> WHAT THE TASK REQUIRES: Copy every line of the rows below that contains the string "with", treating uppercase and lowercase as different.

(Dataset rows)
<<<<
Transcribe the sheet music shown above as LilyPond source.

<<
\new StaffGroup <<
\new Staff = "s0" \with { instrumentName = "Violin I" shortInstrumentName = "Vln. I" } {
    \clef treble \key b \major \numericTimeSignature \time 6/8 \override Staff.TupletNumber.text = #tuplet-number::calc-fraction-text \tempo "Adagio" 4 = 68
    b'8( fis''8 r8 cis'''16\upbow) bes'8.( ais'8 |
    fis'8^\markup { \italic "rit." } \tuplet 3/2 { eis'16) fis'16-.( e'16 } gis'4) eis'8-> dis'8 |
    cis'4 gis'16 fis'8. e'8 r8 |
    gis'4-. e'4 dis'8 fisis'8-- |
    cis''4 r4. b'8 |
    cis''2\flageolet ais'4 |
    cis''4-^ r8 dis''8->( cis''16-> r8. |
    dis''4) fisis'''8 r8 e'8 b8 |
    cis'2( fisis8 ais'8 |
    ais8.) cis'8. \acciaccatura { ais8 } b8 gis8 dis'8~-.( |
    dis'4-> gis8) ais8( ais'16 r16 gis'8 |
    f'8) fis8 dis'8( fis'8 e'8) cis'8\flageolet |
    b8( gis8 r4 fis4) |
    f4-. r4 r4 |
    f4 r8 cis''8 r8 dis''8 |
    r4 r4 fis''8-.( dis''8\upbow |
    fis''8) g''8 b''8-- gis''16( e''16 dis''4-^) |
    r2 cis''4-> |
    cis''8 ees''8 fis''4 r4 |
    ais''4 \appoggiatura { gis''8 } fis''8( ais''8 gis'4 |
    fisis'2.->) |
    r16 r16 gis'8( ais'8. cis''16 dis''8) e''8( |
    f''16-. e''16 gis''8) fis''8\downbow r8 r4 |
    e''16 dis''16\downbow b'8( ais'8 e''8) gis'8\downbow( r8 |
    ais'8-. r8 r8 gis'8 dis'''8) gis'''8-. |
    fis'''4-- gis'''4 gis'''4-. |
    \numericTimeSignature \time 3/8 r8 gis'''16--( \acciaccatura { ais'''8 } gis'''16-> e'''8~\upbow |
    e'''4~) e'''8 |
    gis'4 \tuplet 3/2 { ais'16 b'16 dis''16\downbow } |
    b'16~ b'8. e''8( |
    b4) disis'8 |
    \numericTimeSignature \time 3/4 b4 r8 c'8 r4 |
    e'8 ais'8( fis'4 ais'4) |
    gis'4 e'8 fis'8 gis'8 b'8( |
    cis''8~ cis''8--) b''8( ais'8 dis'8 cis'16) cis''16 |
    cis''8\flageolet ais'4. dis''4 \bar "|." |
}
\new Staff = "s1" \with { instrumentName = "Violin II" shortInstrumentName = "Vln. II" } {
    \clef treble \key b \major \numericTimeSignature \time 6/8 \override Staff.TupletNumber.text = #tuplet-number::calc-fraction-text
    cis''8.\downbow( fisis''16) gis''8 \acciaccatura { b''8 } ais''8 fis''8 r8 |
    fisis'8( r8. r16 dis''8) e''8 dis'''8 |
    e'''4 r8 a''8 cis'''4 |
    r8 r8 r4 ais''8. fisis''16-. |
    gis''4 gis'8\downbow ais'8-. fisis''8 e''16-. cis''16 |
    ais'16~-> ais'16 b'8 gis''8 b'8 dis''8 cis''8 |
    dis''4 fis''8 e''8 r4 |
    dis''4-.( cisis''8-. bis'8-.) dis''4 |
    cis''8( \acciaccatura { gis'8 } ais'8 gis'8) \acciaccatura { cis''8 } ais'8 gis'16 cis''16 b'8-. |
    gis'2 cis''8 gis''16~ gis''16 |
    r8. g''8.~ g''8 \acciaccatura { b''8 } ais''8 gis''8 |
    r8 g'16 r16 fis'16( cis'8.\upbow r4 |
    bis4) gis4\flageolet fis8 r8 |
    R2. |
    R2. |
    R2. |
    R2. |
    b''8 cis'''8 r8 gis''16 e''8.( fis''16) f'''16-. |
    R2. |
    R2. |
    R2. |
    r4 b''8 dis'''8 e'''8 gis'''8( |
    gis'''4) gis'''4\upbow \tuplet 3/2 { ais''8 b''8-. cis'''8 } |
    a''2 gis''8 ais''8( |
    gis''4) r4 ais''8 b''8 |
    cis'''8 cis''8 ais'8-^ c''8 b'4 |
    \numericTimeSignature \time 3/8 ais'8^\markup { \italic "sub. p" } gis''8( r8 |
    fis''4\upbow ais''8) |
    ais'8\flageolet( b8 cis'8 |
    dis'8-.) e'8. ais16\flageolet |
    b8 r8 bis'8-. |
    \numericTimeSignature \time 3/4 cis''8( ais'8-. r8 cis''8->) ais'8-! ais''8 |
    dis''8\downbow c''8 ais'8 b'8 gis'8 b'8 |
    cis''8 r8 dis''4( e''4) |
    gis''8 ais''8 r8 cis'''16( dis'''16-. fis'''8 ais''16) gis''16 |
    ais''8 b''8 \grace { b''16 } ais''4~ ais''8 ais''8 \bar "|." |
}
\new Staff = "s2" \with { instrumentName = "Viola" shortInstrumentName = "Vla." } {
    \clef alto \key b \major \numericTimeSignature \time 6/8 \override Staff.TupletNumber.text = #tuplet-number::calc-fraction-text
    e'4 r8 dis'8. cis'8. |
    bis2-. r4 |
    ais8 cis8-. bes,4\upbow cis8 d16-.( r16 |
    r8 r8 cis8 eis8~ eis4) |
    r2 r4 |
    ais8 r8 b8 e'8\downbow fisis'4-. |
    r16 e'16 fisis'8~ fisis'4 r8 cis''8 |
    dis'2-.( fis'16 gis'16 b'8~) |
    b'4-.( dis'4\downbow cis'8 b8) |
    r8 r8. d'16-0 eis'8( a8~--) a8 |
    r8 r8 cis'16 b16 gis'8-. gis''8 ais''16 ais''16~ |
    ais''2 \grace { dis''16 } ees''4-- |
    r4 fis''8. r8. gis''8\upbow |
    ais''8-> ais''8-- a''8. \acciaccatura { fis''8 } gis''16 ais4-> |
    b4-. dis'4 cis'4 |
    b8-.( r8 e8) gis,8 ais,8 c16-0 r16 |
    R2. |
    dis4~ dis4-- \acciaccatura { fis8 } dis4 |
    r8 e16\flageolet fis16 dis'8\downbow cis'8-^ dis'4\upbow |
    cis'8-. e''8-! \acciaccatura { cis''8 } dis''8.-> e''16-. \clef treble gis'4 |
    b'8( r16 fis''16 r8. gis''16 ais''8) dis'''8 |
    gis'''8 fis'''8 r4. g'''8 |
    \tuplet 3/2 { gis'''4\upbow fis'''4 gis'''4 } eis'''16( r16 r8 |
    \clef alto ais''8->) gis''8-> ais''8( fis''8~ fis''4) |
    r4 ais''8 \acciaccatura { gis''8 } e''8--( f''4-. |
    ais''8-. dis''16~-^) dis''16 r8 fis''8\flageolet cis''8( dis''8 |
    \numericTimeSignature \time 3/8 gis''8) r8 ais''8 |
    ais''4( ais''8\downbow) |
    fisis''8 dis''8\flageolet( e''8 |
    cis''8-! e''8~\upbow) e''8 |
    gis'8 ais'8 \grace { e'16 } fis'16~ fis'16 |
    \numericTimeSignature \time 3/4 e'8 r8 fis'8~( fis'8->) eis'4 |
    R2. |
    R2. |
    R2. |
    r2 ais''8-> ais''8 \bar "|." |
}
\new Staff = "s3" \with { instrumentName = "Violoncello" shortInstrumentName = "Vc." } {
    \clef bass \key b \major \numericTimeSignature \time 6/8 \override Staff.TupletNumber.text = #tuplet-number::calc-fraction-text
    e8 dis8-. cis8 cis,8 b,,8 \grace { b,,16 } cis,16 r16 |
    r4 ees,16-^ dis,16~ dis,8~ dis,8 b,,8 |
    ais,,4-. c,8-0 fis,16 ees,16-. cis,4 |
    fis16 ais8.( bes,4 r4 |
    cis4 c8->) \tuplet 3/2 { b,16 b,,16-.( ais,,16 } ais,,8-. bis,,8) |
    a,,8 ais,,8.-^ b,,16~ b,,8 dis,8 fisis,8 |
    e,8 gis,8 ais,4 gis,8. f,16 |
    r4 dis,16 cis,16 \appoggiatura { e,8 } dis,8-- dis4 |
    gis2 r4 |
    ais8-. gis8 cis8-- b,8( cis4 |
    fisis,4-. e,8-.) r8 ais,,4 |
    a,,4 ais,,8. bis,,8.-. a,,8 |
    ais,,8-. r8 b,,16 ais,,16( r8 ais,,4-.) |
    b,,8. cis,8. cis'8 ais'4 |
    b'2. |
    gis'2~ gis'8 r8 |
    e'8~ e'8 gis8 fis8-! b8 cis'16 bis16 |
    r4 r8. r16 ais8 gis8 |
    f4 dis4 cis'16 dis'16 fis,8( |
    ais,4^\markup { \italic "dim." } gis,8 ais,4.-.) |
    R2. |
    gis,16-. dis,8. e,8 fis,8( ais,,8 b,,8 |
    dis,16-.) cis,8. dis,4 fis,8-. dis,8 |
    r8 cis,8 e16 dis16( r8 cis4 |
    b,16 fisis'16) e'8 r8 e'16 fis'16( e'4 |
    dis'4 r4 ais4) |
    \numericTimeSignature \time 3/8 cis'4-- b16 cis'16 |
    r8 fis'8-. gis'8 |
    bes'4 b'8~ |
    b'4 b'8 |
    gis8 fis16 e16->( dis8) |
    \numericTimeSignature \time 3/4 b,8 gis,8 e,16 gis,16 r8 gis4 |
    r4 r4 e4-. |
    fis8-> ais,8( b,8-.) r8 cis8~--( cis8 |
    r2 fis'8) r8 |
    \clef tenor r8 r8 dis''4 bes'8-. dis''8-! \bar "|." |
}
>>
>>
>>>>
> SOLUTION FOR THIS TASK:
\new Staff = "s0" \with { instrumentName = "Violin I" shortInstrumentName = "Vln. I" } {
\new Staff = "s1" \with { instrumentName = "Violin II" shortInstrumentName = "Vln. II" } {
\new Staff = "s2" \with { instrumentName = "Viola" shortInstrumentName = "Vla." } {
\new Staff = "s3" \with { instrumentName = "Violoncello" shortInstrumentName = "Vc." } {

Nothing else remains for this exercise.